*Activity:* Which lines in the records below hold the word "watering"? Copy each of them.

*Data to use:*
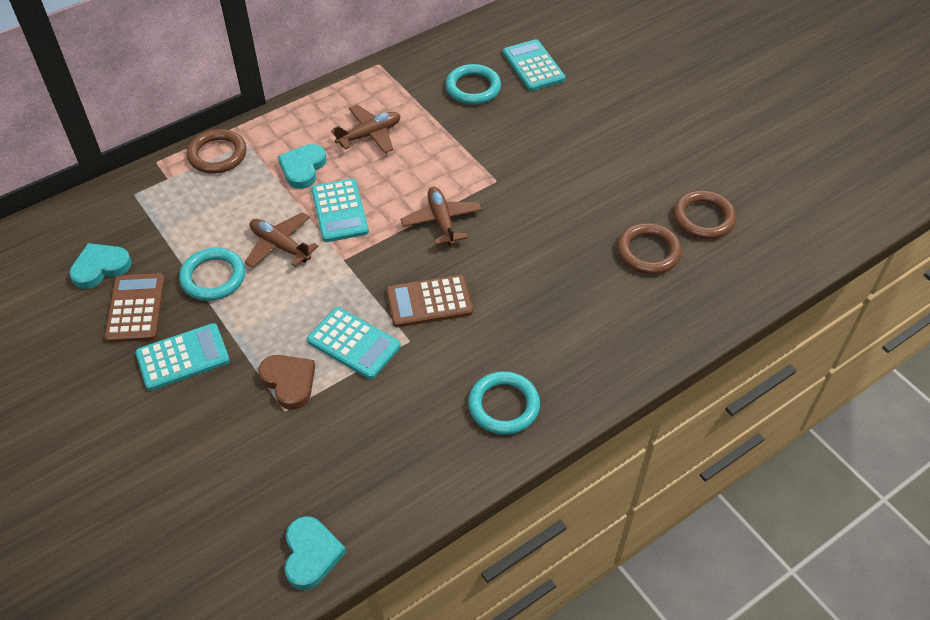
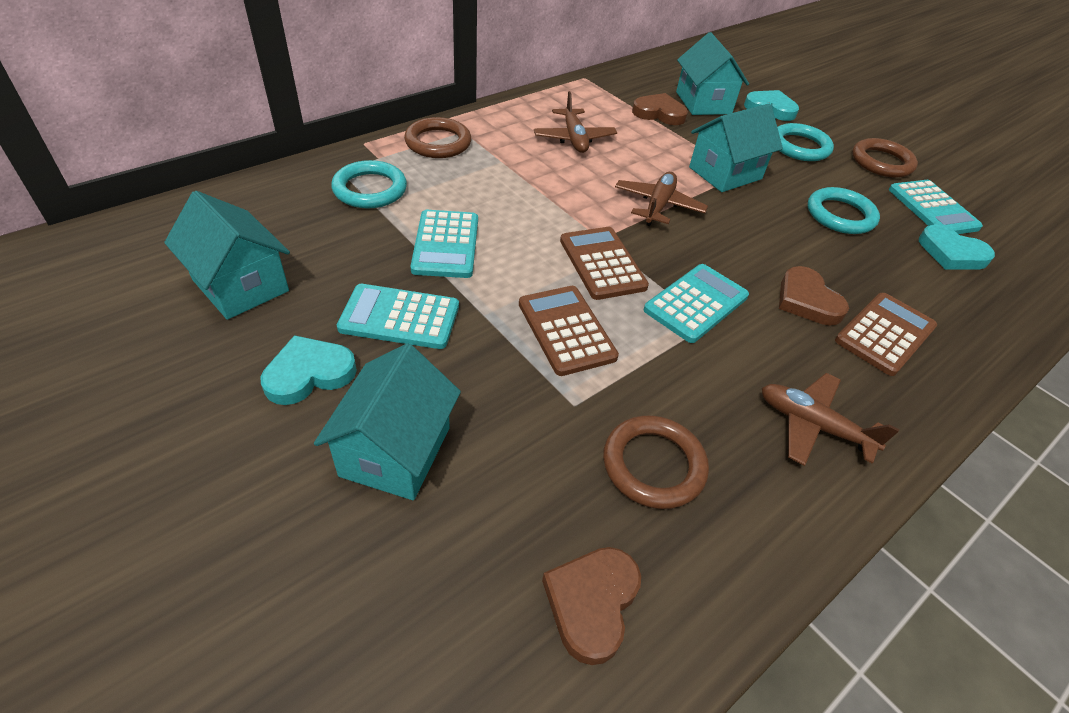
brown calculator: 2 -> 3
brown heart: 1 -> 3
turquoise house: 0 -> 4

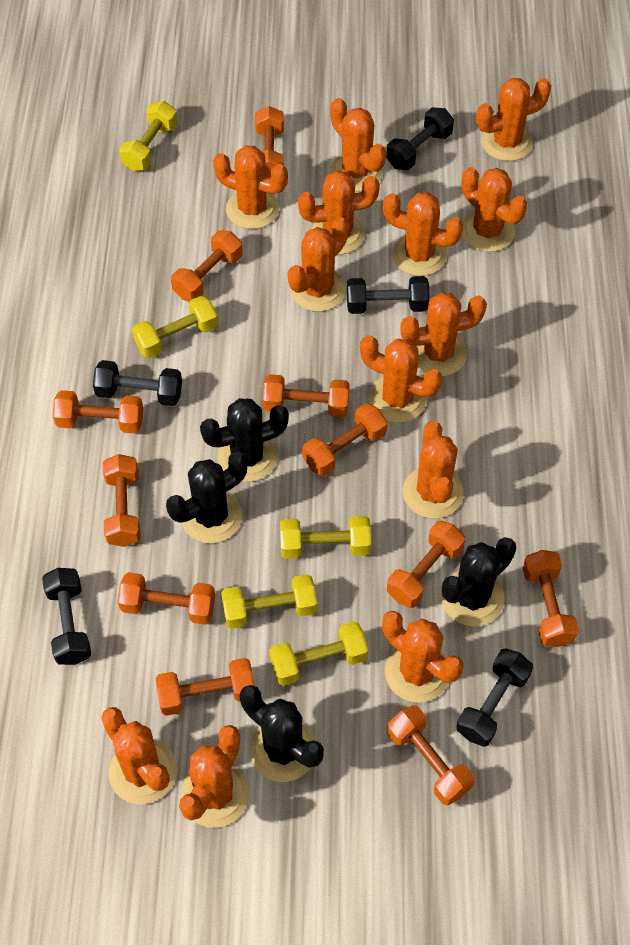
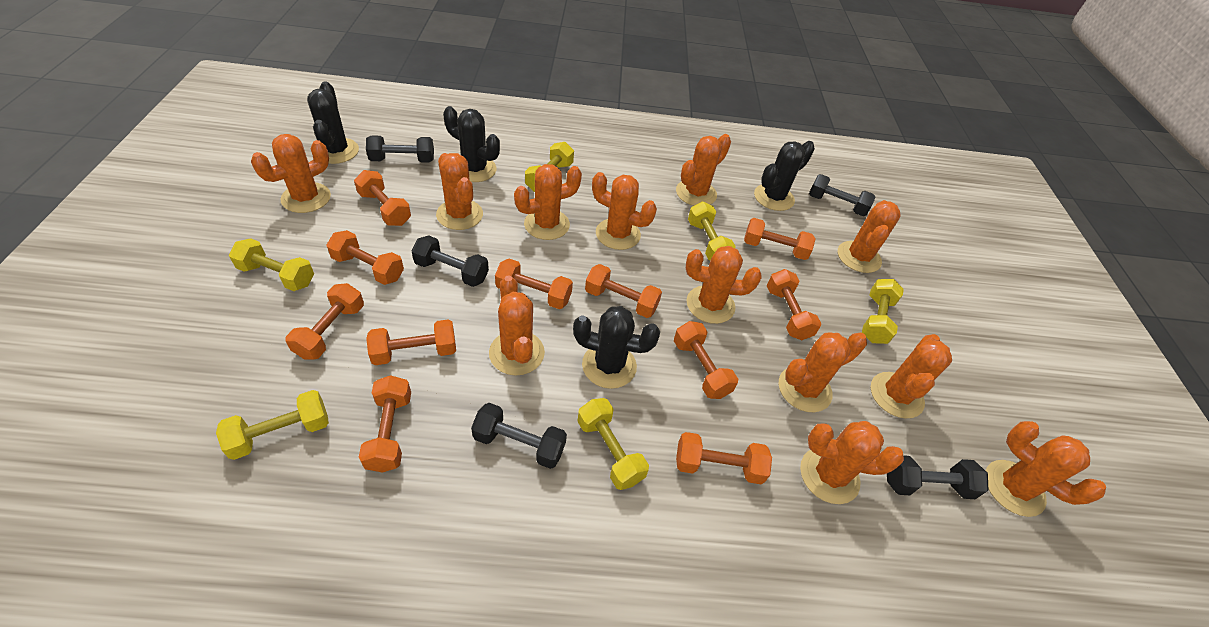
orange cactus: 13 -> 12
yellow dumbbell: 5 -> 6

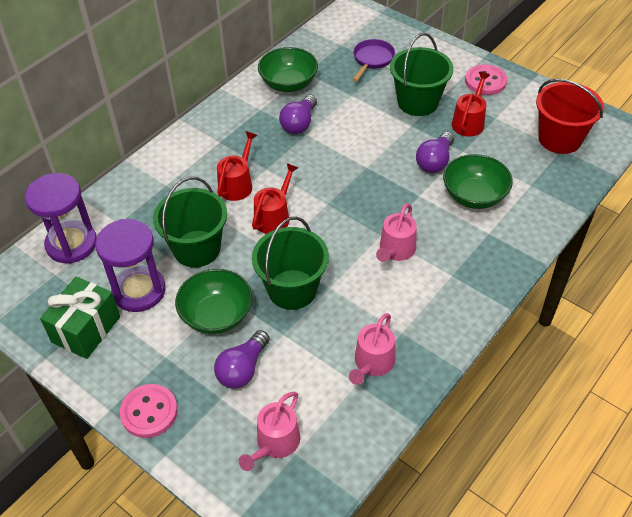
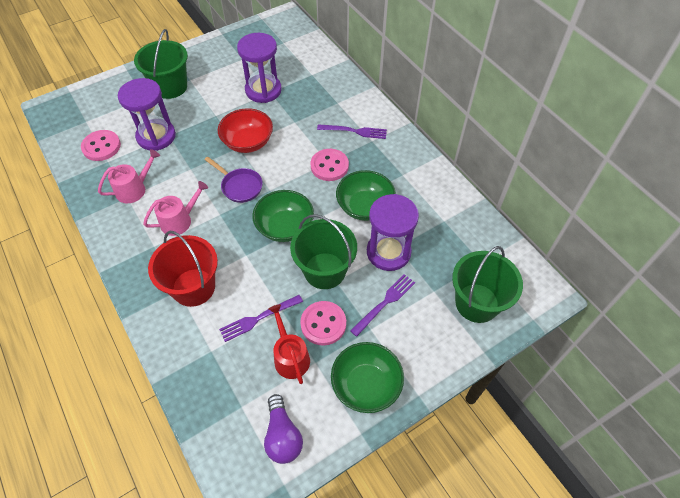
green gift: 1 -> 0
pink button: 2 -> 3
pink watering can: 3 -> 2
purple fork: 0 -> 3
purple hourglass: 2 -> 3
purple light bulb: 3 -> 1
red bowl: 0 -> 1
red watering can: 3 -> 1

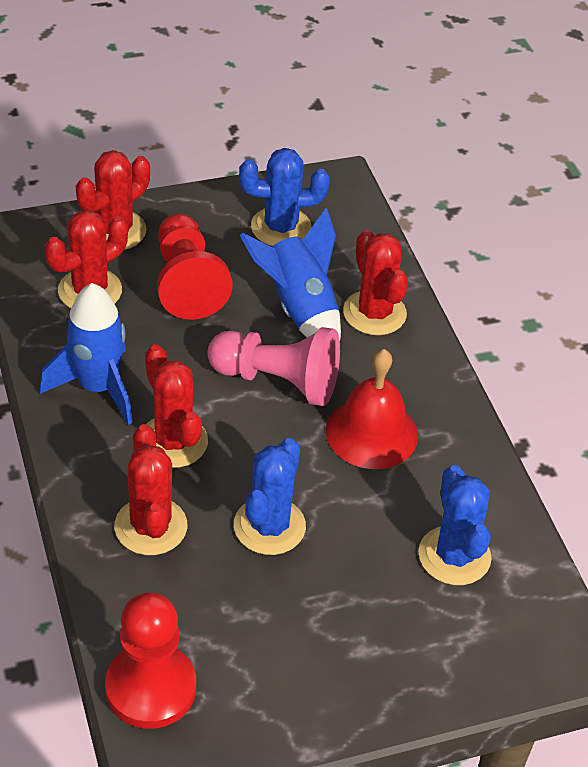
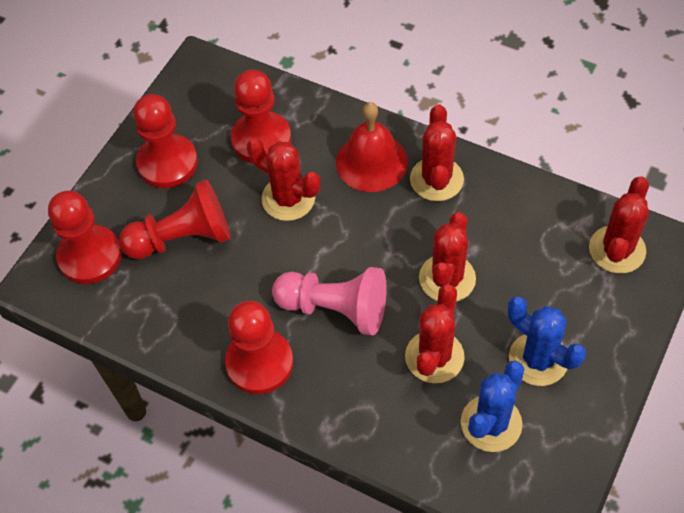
blue cactus: 3 -> 2
blue rocket: 2 -> 0
red pawn: 2 -> 5

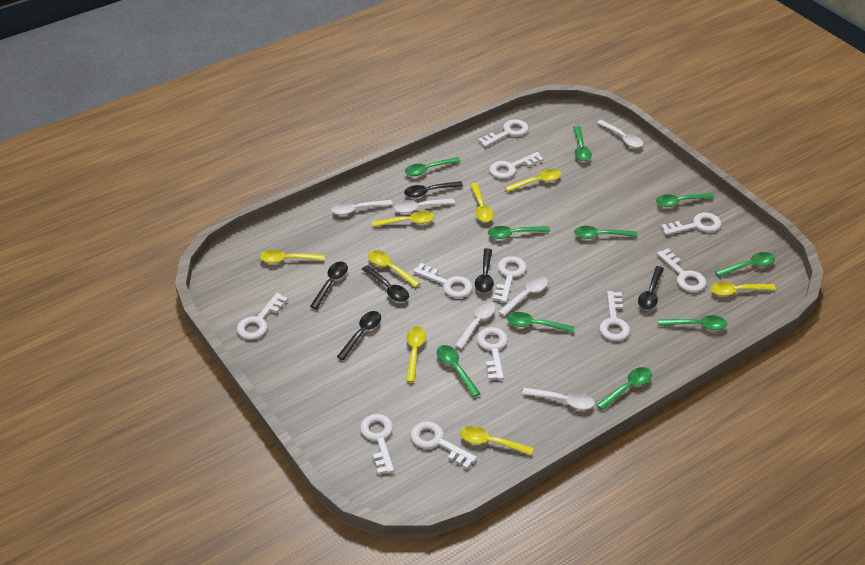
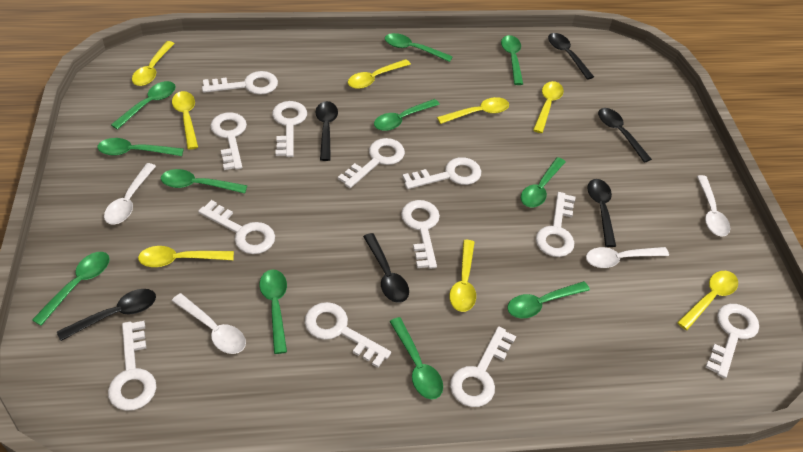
green spoon: 10 -> 11
white key: 11 -> 12
white spoon: 6 -> 4

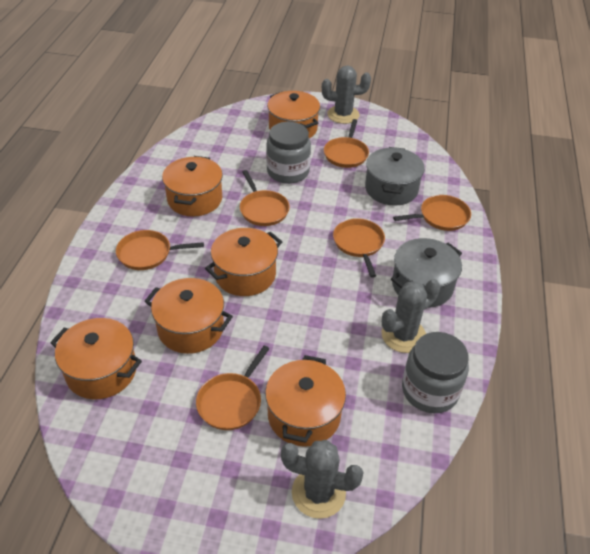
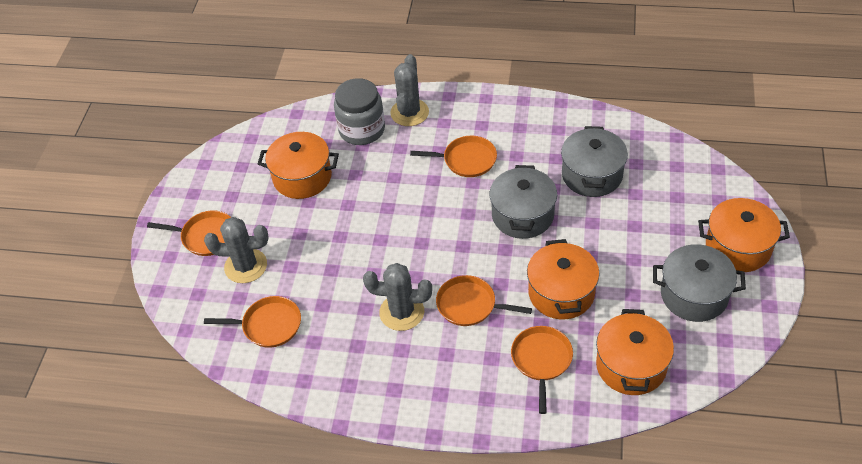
grey jar: 2 -> 1
grey pot: 2 -> 3
orange pan: 6 -> 5
orange pot: 6 -> 4

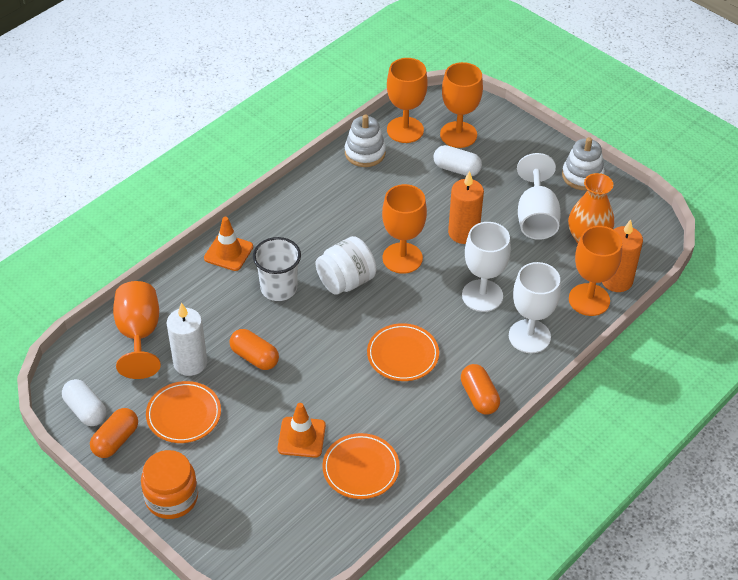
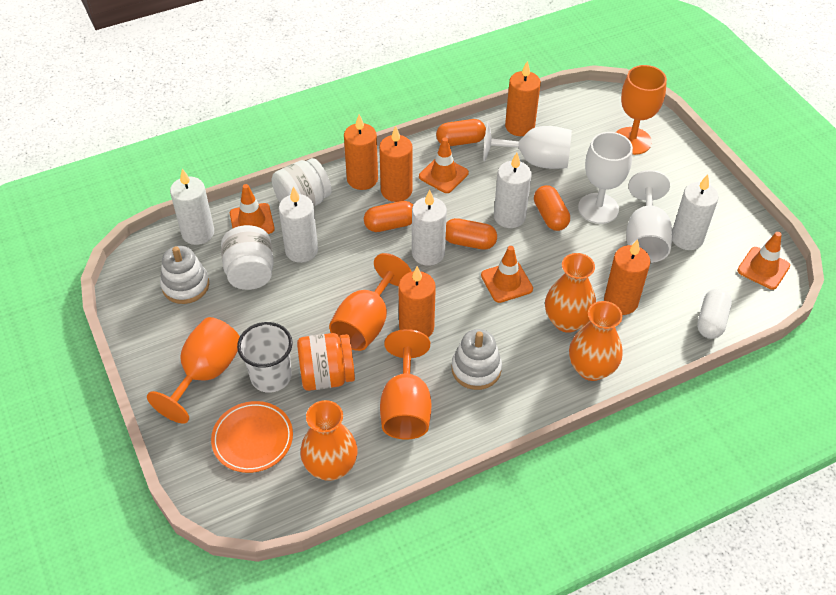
orange candle: 2 -> 5
orange capsule: 3 -> 4
orange goblet: 5 -> 4
orange plate: 3 -> 1
orange traffic cone: 2 -> 4
orange vase: 1 -> 3
white candle: 1 -> 5
white capsule: 2 -> 1
white jar: 1 -> 2

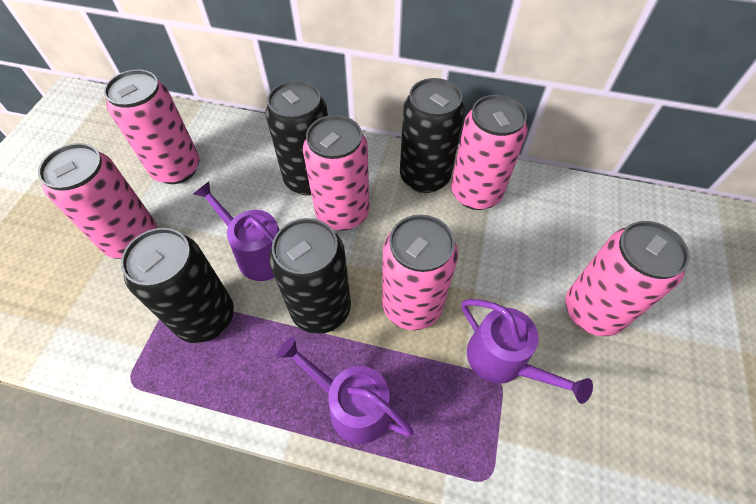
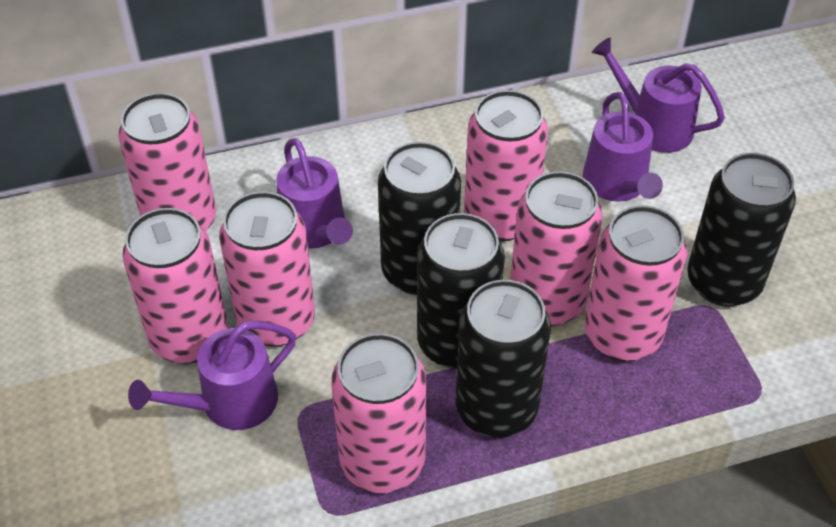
pink can: 6 -> 7
purple watering can: 3 -> 4

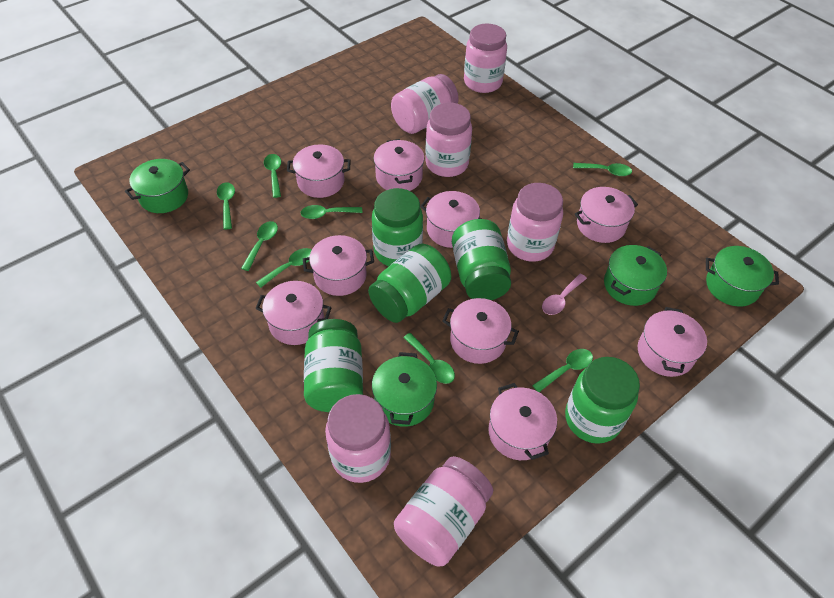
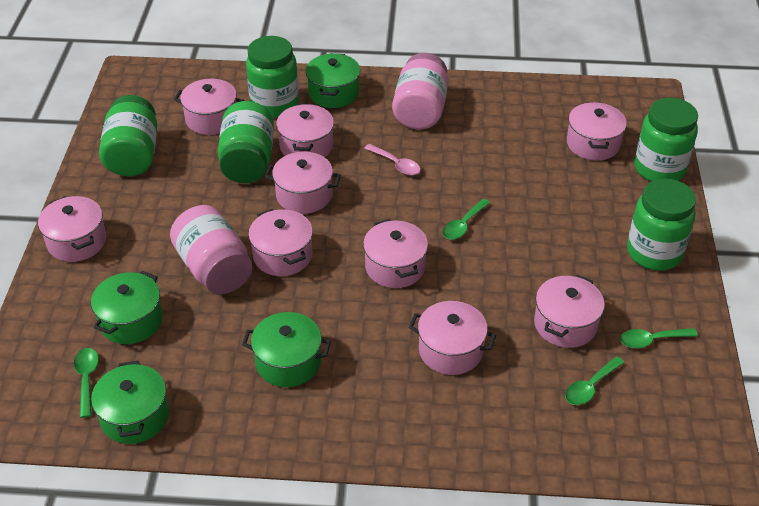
green spoon: 8 -> 4
pink jar: 6 -> 2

*Finished task:*
pink watering can: 3 -> 2
red watering can: 3 -> 1
purple watering can: 3 -> 4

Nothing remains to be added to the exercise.